REQUIRED ACTION:
Set the records down again, exactly, without their images.
[DATASET CONTENT Boundary: Start]
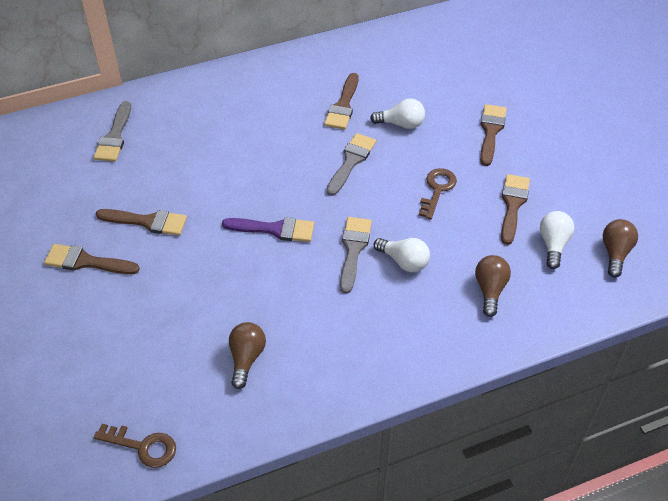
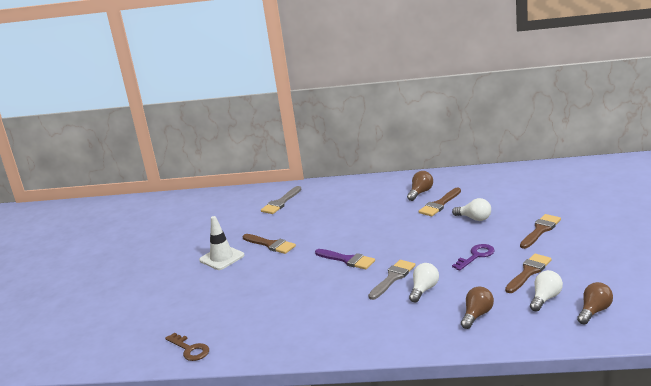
camera: 30 degrees right, 25 degrees down
(86, 262) = (222, 258): brown brush -> white traffic cone
(246, 358) = (282, 320): brown light bulb -> brown light bulb (420, 192)
(351, 161) = (424, 233): grey brush -> none
(404, 261) = (424, 290): white light bulb -> white light bulb turned 120 degrees counterclockwise
(437, 190) = (476, 256): brown key -> purple key

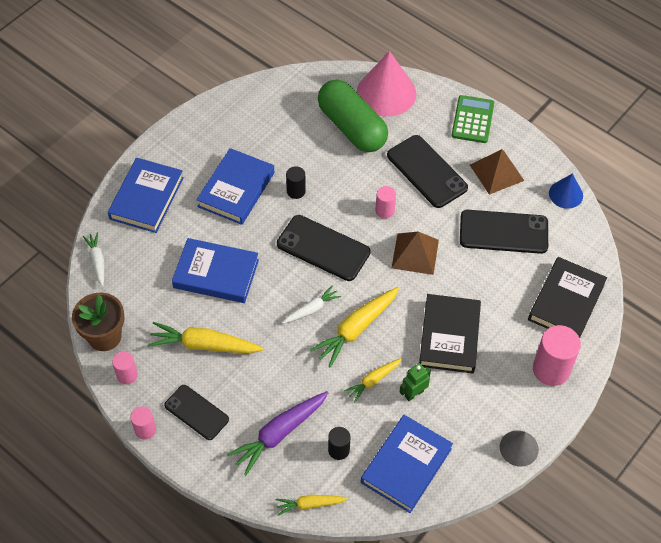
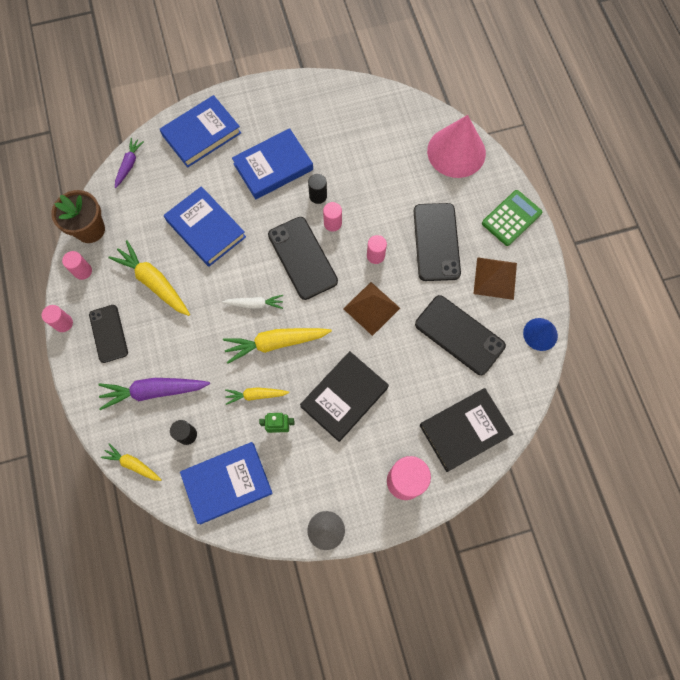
camera: 35 degrees right, 15 degrees up
(97, 261) = (129, 165): white carrot -> purple carrot
(327, 206) = (332, 223): none -> pink cylinder
(352, 127) = (404, 166): green capsule -> none

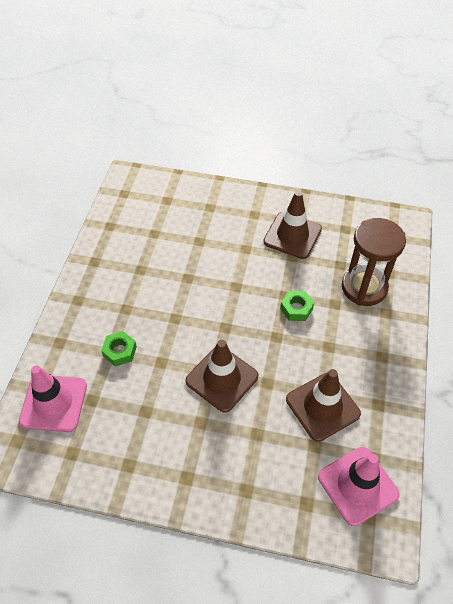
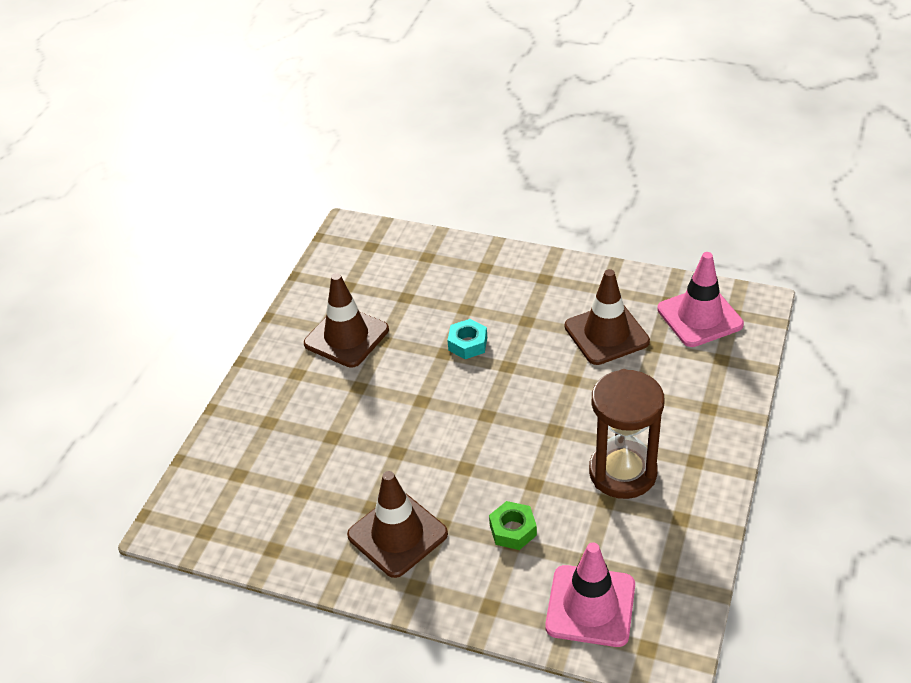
camera: 80 degrees left, 10 degrees down
(222, 378) = (564, 421): brown traffic cone -> brown traffic cone (397, 534)
(296, 309) = (468, 344): green nut -> turquoise nut
(364, 287) = (445, 280): brown hourglass -> brown hourglass (622, 472)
[DATASET CONTENT Boundary: End]
TASK ANSWER:
camera: 30 degrees right, 25 degrees down
(86, 262) = (222, 258): brown brush -> white traffic cone
(246, 358) = (282, 320): brown light bulb -> brown light bulb (420, 192)
(351, 161) = (424, 233): grey brush -> none
(404, 261) = (424, 290): white light bulb -> white light bulb turned 120 degrees counterclockwise
(437, 190) = (476, 256): brown key -> purple key

camera: 35 degrees right, 15 degrees up
(97, 261) = (129, 165): white carrot -> purple carrot
(327, 206) = (332, 223): none -> pink cylinder
(352, 127) = (404, 166): green capsule -> none

camera: 80 degrees left, 10 degrees down
(222, 378) = (564, 421): brown traffic cone -> brown traffic cone (397, 534)
(296, 309) = (468, 344): green nut -> turquoise nut
(364, 287) = (445, 280): brown hourglass -> brown hourglass (622, 472)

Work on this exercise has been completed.